• _WORK ORDER_:
Only the lines below from the one containing "black package |" to the one containing "replaced | pure" should be repeated, both included and unchanged.

───── EXCERPTED RECORDS ─────

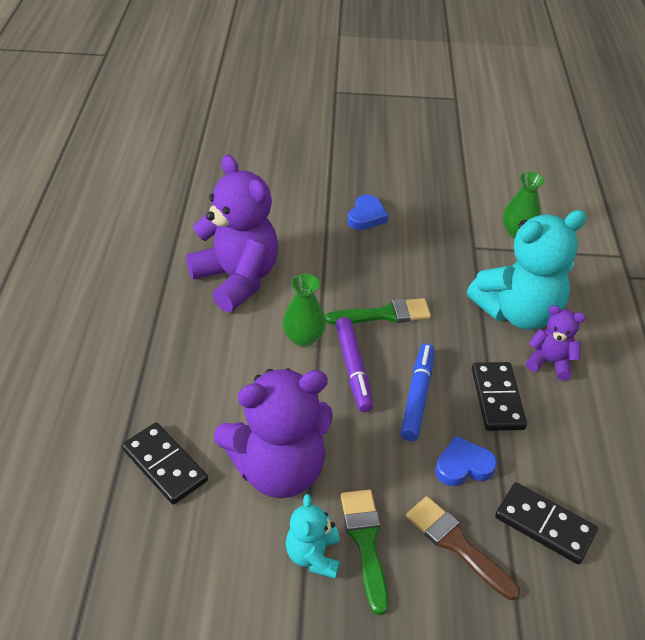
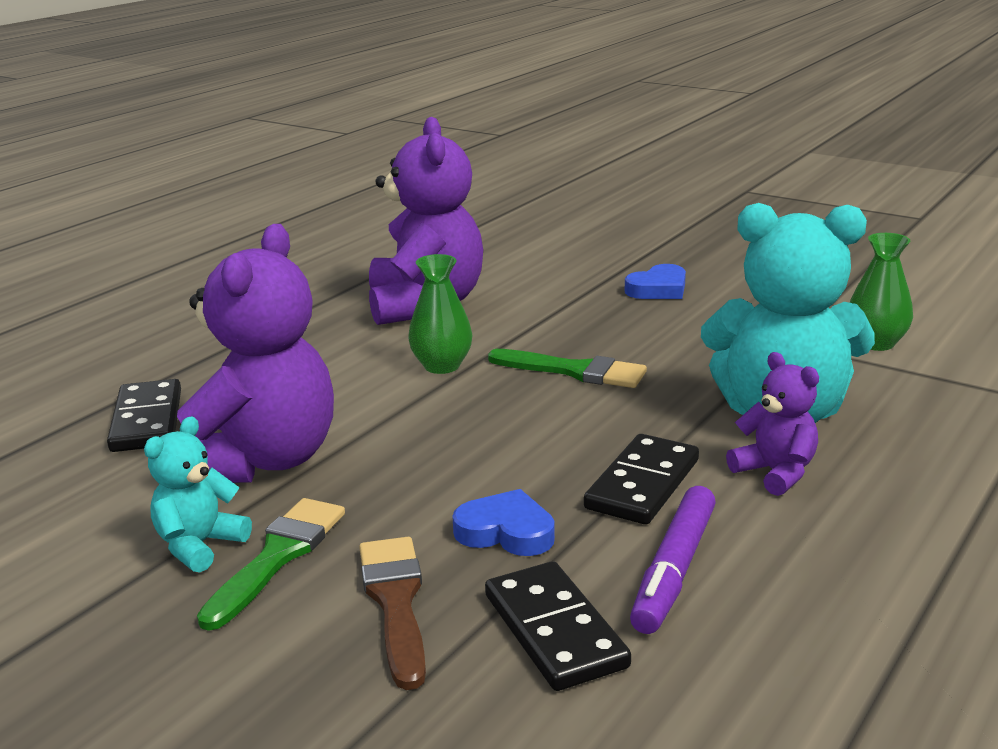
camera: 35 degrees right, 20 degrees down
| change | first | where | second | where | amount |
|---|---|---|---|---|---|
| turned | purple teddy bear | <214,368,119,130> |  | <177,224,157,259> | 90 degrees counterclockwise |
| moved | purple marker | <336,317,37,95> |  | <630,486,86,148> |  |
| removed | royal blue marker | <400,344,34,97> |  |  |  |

─────
───── EXCERPTED RECORDS ─────

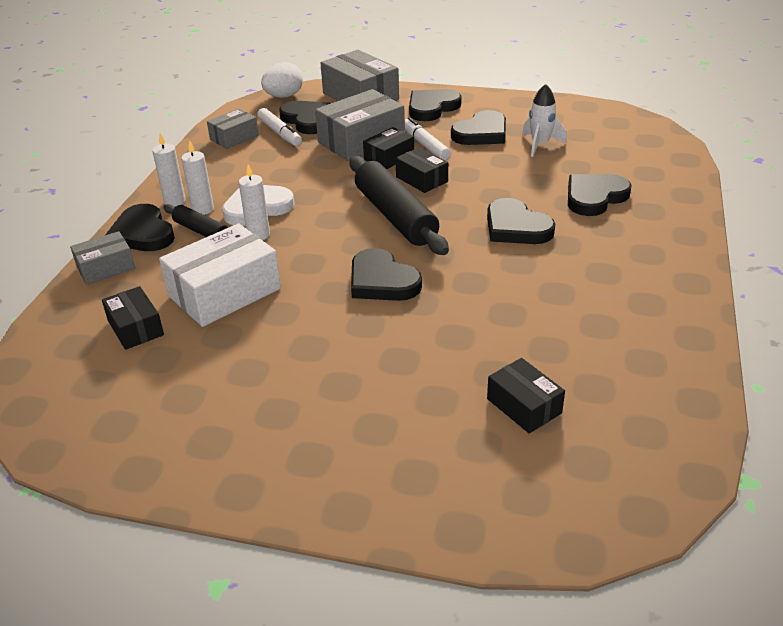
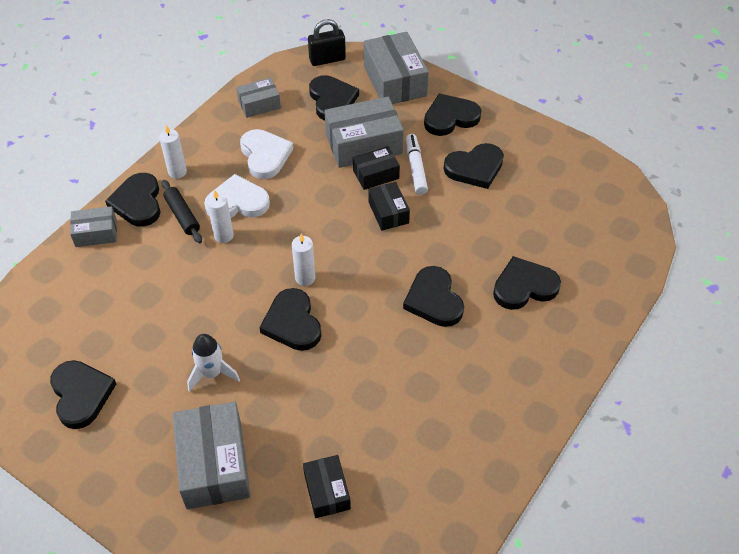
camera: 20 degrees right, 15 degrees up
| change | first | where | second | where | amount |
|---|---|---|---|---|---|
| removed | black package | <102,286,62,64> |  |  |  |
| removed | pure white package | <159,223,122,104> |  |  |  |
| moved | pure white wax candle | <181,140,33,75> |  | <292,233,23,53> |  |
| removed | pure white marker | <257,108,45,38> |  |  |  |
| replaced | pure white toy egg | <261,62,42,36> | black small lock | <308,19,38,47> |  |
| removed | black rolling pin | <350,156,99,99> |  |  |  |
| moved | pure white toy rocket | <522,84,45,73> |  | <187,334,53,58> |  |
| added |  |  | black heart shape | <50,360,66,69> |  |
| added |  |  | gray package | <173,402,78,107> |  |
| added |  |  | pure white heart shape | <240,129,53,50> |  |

─────
───── EXCERPTED RECORDS ─────

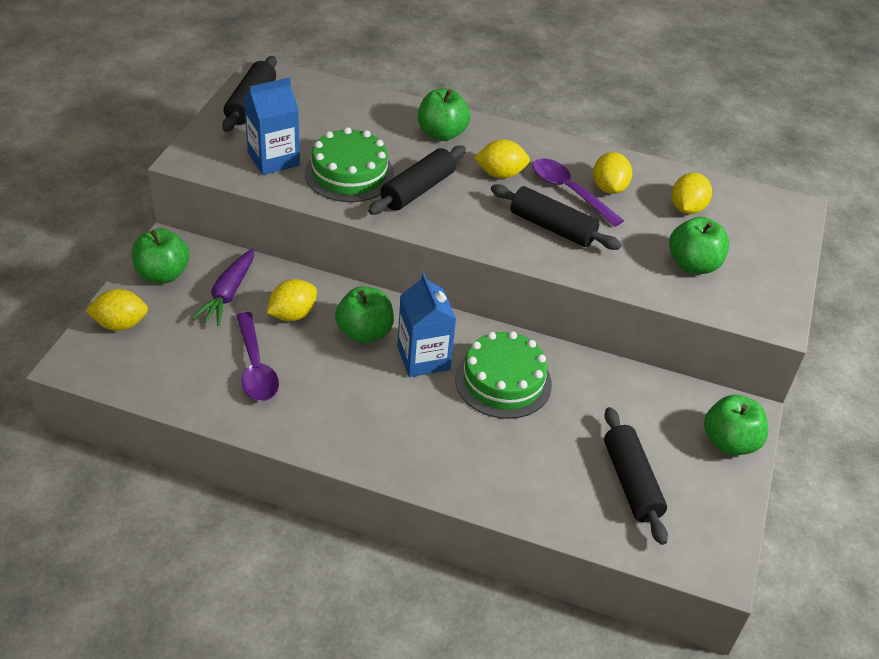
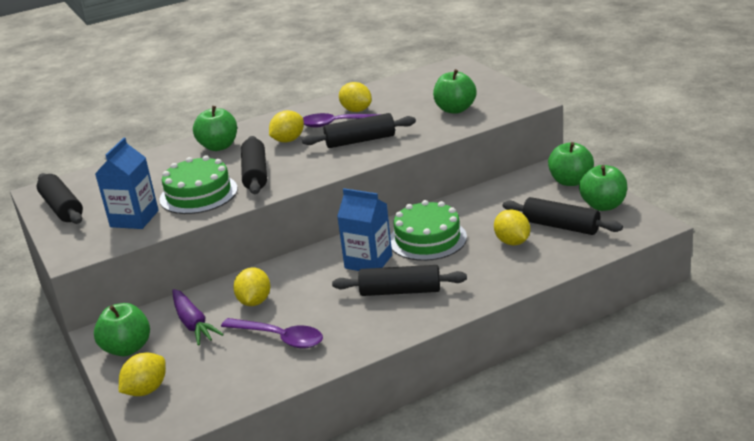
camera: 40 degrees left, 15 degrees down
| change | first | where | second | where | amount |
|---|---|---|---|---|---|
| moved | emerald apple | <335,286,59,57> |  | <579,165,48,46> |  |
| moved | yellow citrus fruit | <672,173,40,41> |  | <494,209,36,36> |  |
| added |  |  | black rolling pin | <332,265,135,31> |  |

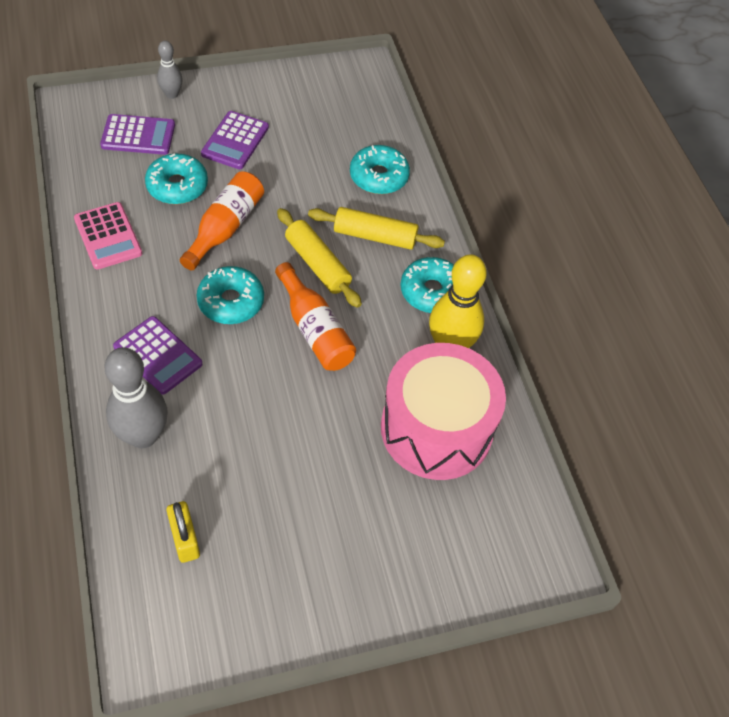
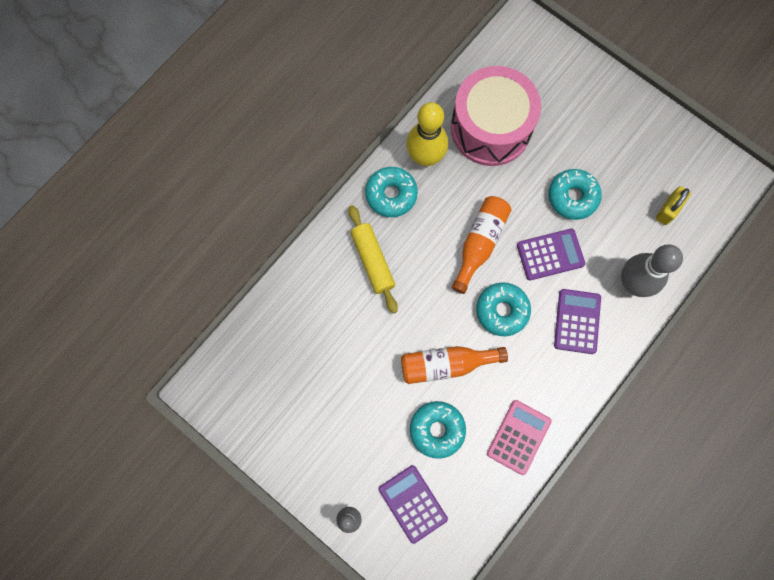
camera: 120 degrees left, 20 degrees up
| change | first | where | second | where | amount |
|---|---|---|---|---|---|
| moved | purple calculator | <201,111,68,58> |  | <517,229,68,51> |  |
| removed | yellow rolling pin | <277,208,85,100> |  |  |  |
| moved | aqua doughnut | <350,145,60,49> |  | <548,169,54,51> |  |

─────

• _OUTPUT OF THE TASK_:
| removed | black package | <102,286,62,64> |  |  |  |
| removed | pure white package | <159,223,122,104> |  |  |  |
| moved | pure white wax candle | <181,140,33,75> |  | <292,233,23,53> |  |
| removed | pure white marker | <257,108,45,38> |  |  |  |
| replaced | pure white toy egg | <261,62,42,36> | black small lock | <308,19,38,47> |  |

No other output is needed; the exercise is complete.